**About this task:**
Find out how many lines in the records have the string "czerwony" in them, and state only that number.
Materials provided section start
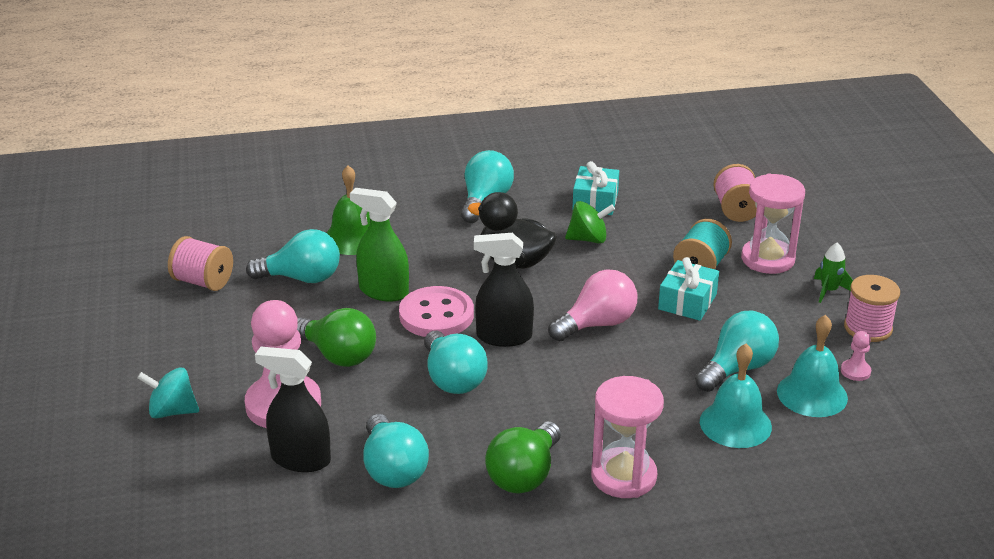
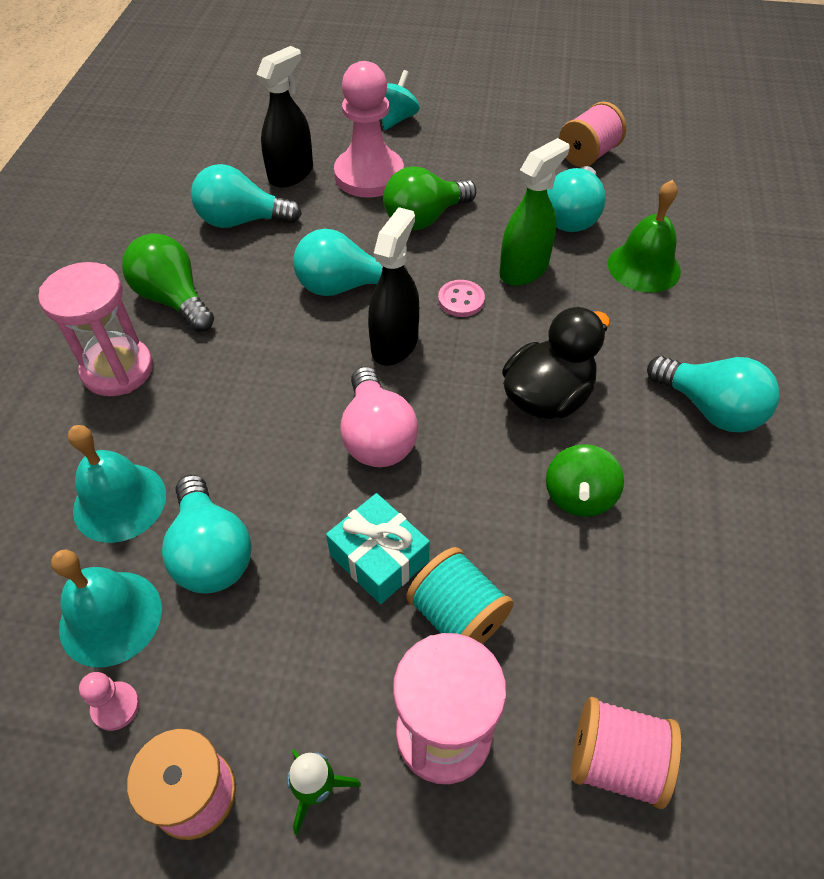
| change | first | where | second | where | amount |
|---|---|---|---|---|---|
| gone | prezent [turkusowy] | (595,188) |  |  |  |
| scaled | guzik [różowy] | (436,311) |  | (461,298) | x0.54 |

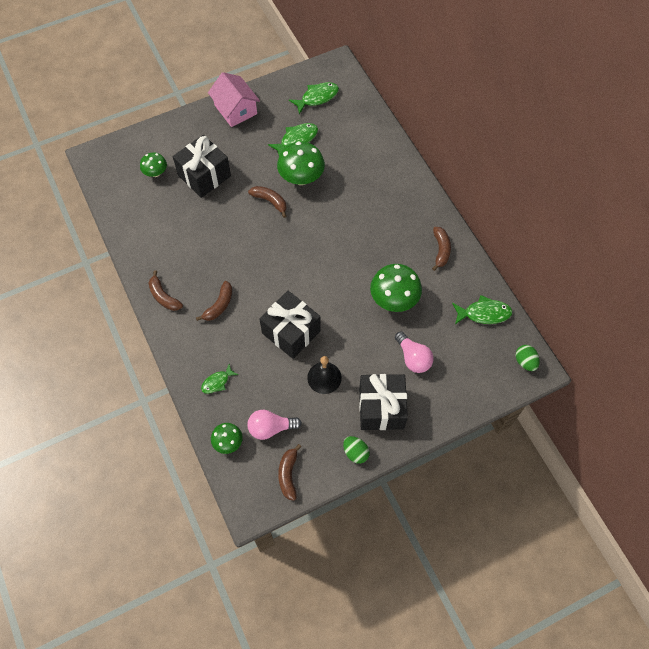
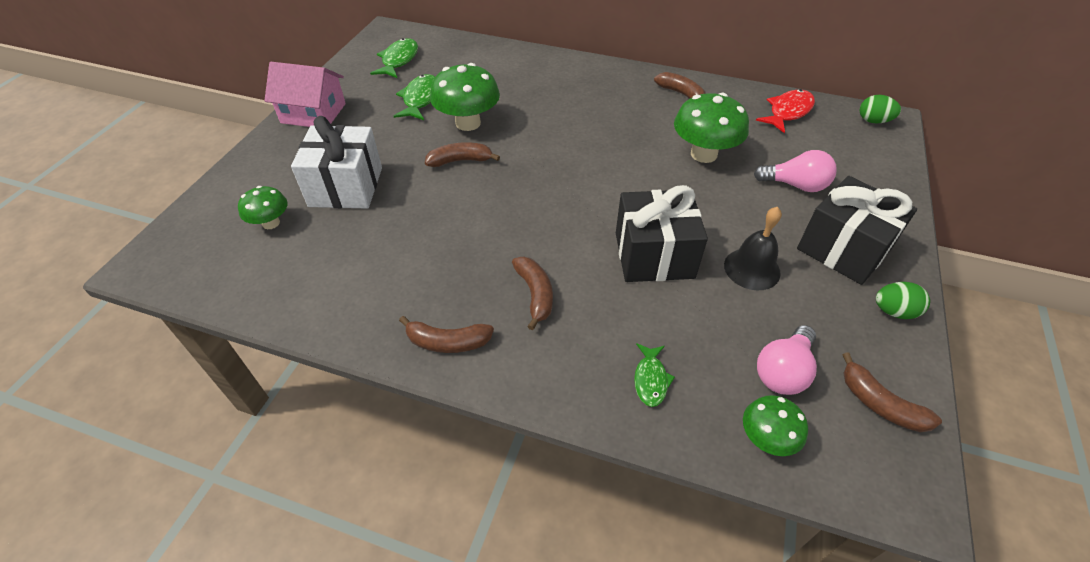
| change | first | where | second | where | amount |
|---|---|---|---|---|---|
| repainted | prezent [czarny] | (202,166) | prezent [biały] | (336,162) |  |
| repainted | ryba [zielony] | (482,309) | ryba [czerwony] | (785,111) |  |

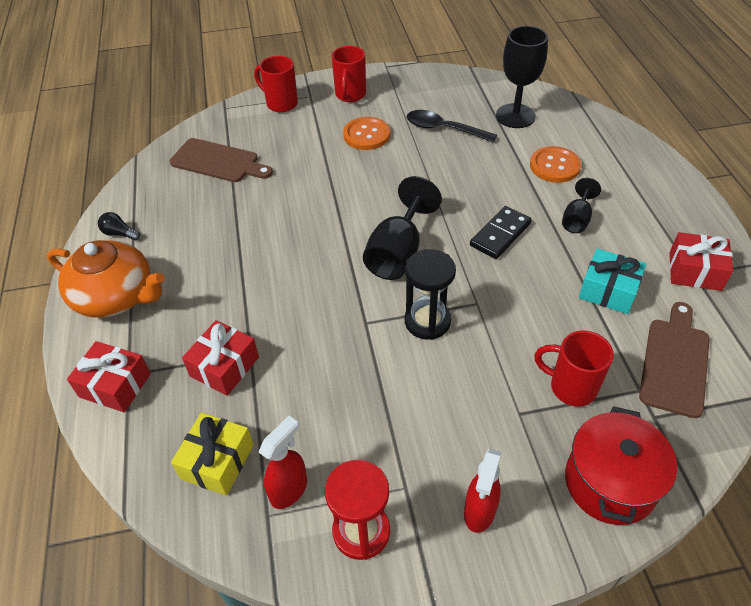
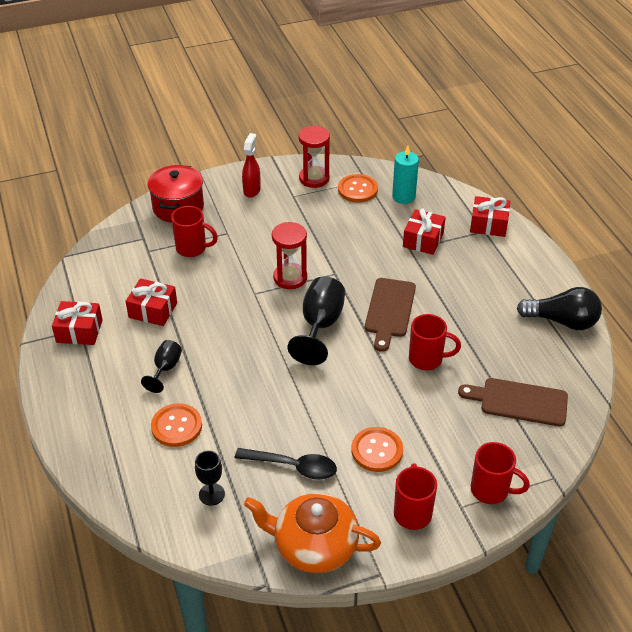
| change | first | where | second | where | amount |
|---|---|---|---|---|---|
| scaled | kielich [czarny] | (522,77) |  | (210,478) | x0.57 |
| gone | kostka domina [czarny] | (501,232) |  |  |  |
| scaled | żarówka [czarny] | (119,226) |  | (559,308) | x2.13 |
| shifted | imbryk [pomarańczowy] | (106,279) |  | (312,533) |  |
| repainted | klepsydra [czarny] | (430,294) | klepsydra [czerwony] | (289,255) |  |
| repainted | prezent [turkusowy] | (612,281) | prezent [czerwony] | (151,302) |  |
| shifted | deska do krojenia [brązowy] | (674,360) |  | (390,315) |  |
| swapped | prezent [żółty] | (212,454) | świeca [turkusowy] | (405,175) |  |
| swapped | spryskiwacz [czerwony] | (283,462) | guzik [pomarańczowy] | (358,188) |  |
| new |  |  | kubek [czerwony] | (435,342) |  |

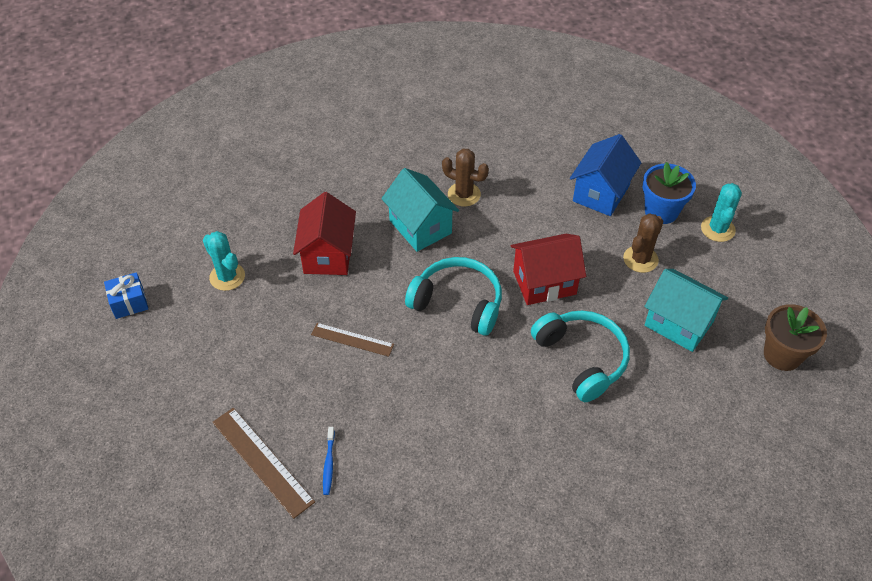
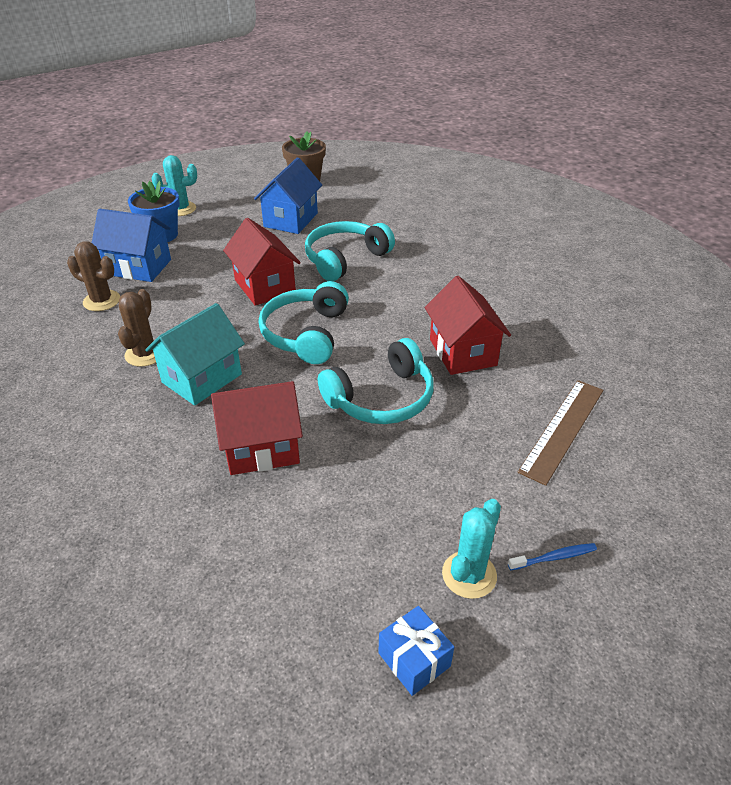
| change | first | where | second | where | amount |
|---|---|---|---|---|---|
| shifted | kaktus [brązowy] | (643,243) |  | (93,276) |  |
| shifted | kaktus [turkusowy] | (224,261) |  | (471,549) |  |
| repainted | domek [turkusowy] | (686,310) | domek [niebieski] | (288,195) |  |
| swapped | linijka [brązowy] | (352,340) | słuchawki [turkusowy] | (376,381) |  |
| shifted | szczoteczka do zębów [niebieski] | (329,461) |  | (552,557) |  |
| new |  |  | domek [czerwony] | (468,325) |  |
Materials provided section end
**Written reply:**
6